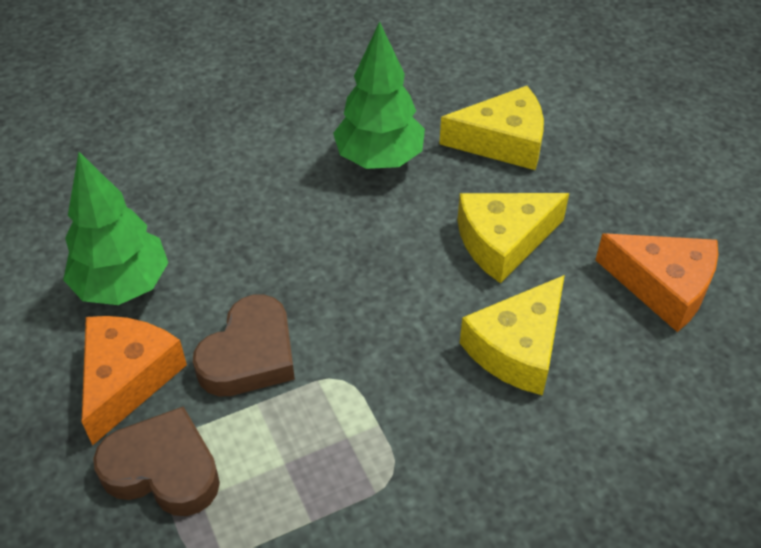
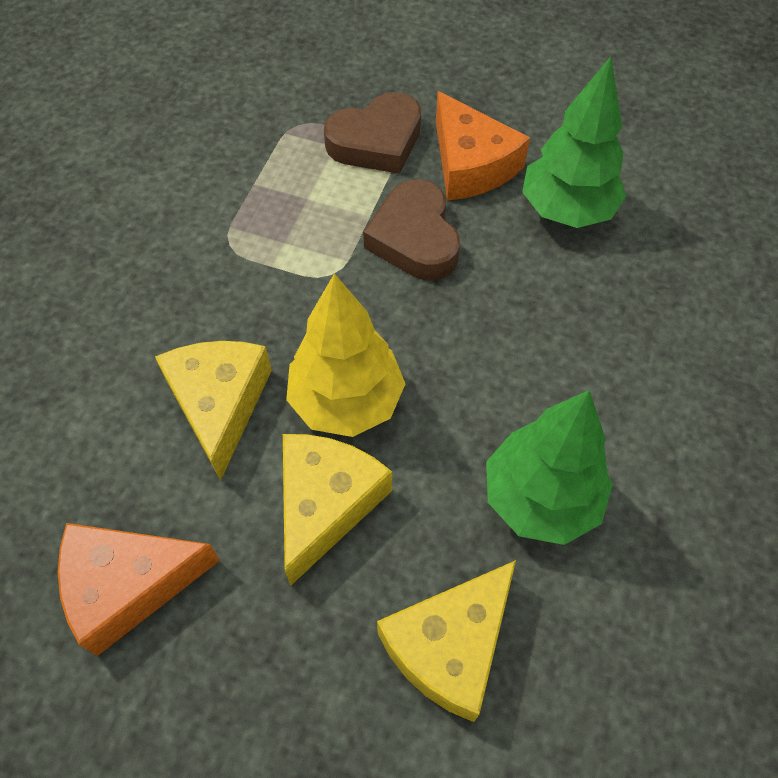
camera: 135 degrees right, 10 degrees up
(430, 285) = (346, 401): none -> yellow tree

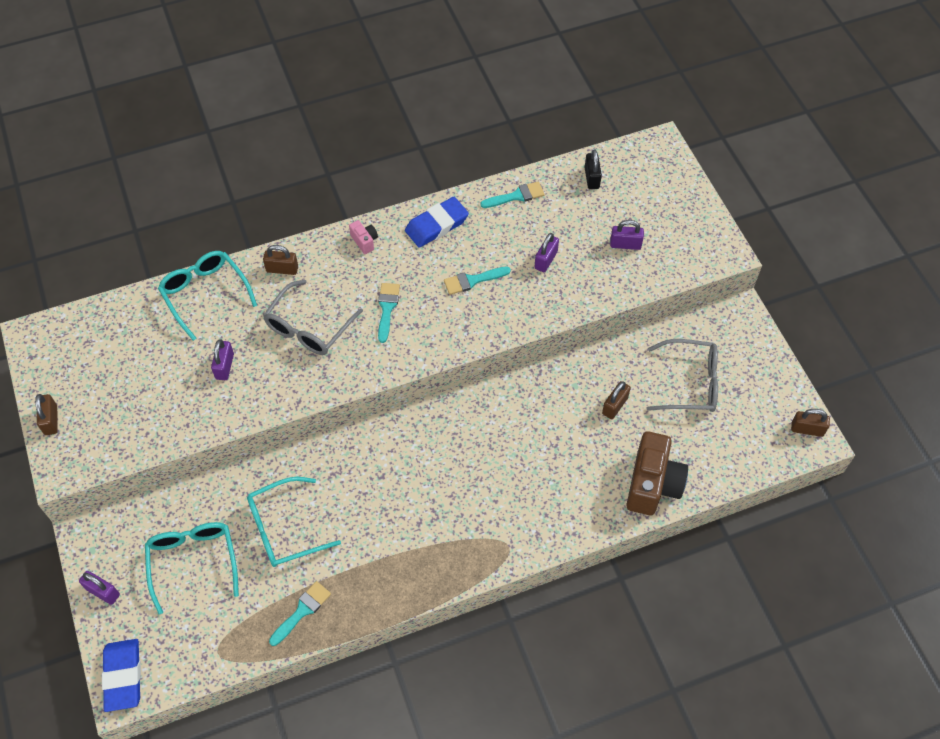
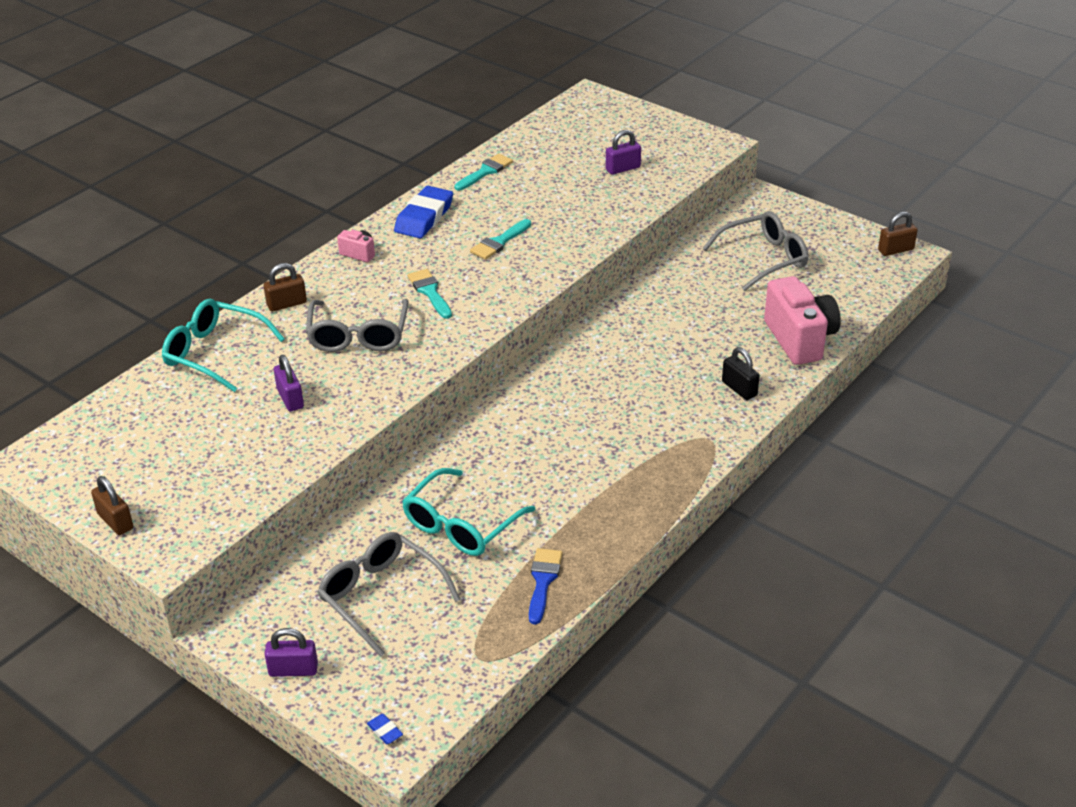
camera: 30 degrees left, 20 degrees down
(123, 676) = (385, 731): blue eraser -> blue eraser, size x0.40
(193, 562) = (381, 596): turquoise glasses -> grey glasses
(302, 611) = (543, 581): turquoise brush -> blue brush
(546, 260) = (557, 204): purple padlock -> none
(591, 178) = (547, 137): black padlock -> black padlock (739, 389)
(615, 406) = (710, 300): brown padlock -> none
(652, 484) = (800, 339): brown camera -> pink camera

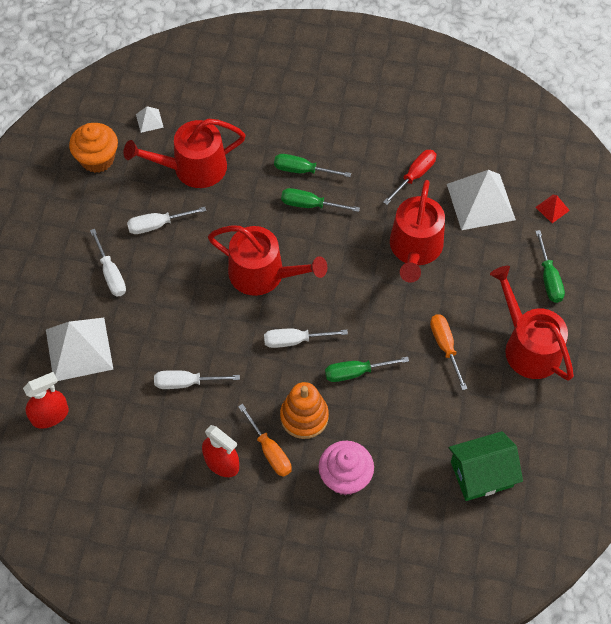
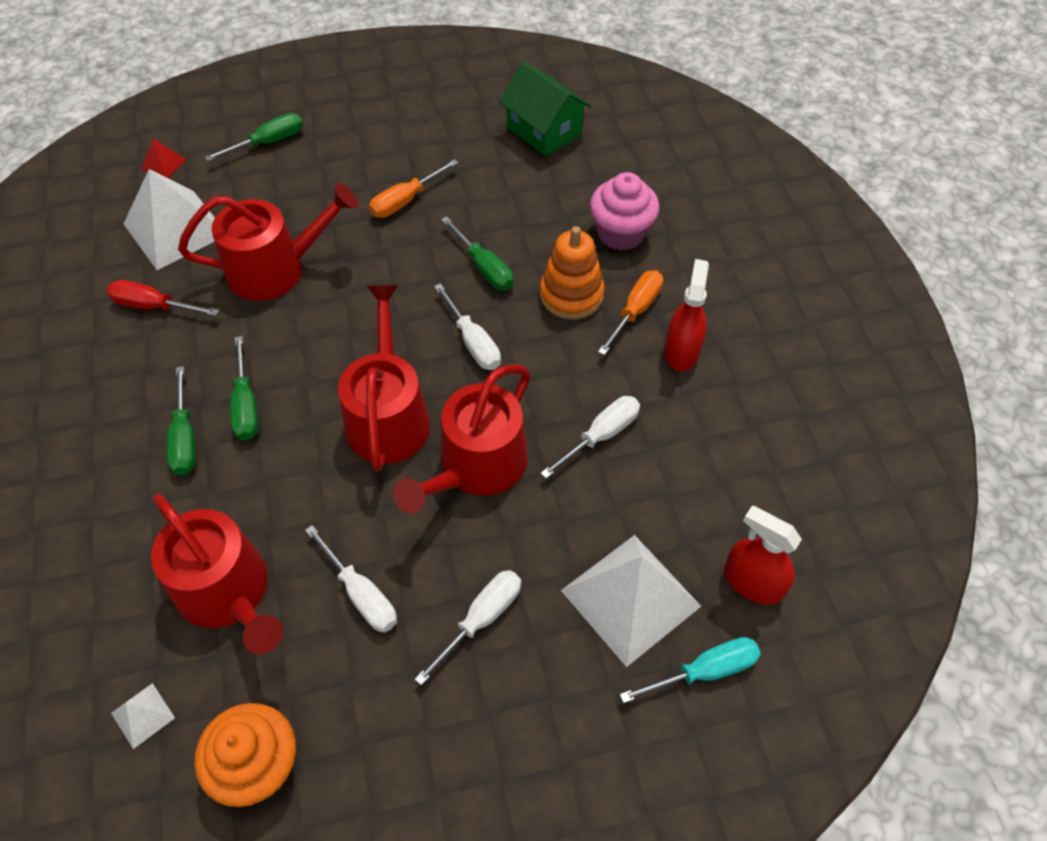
camera: 115 degrees left, 5 degrees down
(20, 365) = (705, 671): none -> turquoise screwdriver
(186, 383) = (601, 435): white screwdriver -> white screwdriver turned 105 degrees counterclockwise
(528, 346) = (369, 136): red watering can -> red watering can (477, 467)

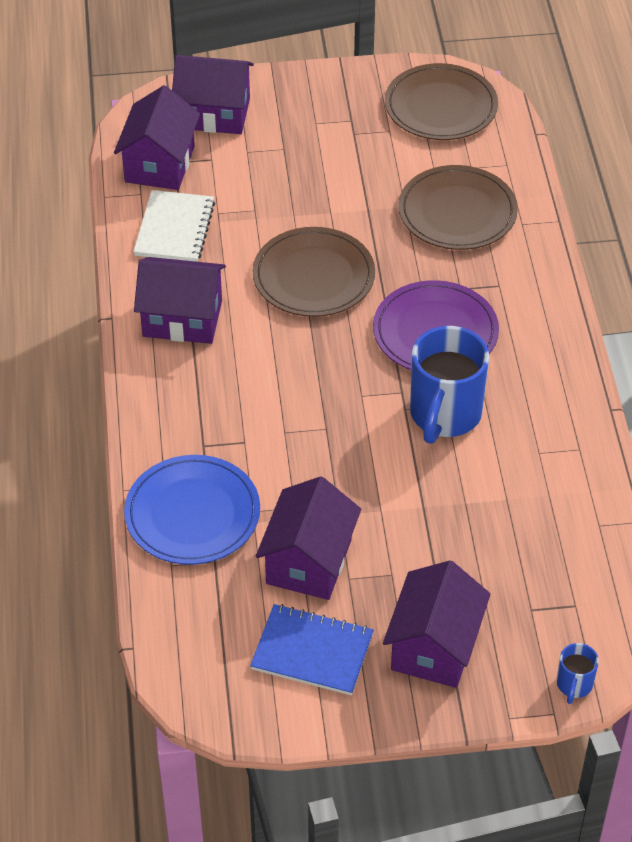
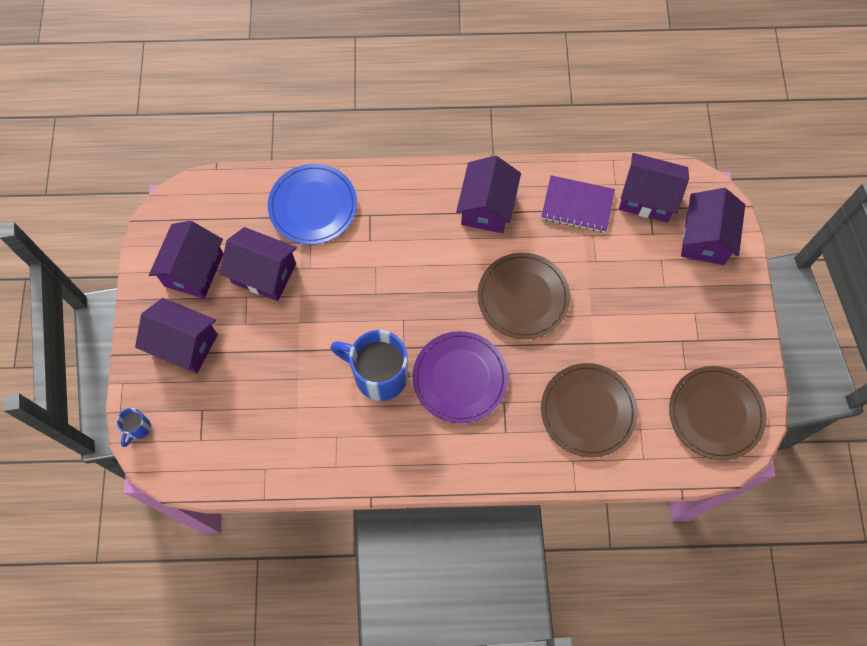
camera: 95 degrees right, 20 degrees up
(174, 229) = (577, 205): white notebook -> purple notebook
(312, 652) = (194, 270): blue notebook -> purple house
(574, 685) = (138, 428): blue mug -> blue mug turned 90 degrees counterclockwise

§

== PROMPT ==
Out of the records above, pick each line that contains the string "blue".

== SOLUTION FOR THIS EXERCISE ==
(123, 676) = (385, 731): blue eraser -> blue eraser, size x0.40
(302, 611) = (543, 581): turquoise brush -> blue brush
(312, 652) = (194, 270): blue notebook -> purple house
(574, 685) = (138, 428): blue mug -> blue mug turned 90 degrees counterclockwise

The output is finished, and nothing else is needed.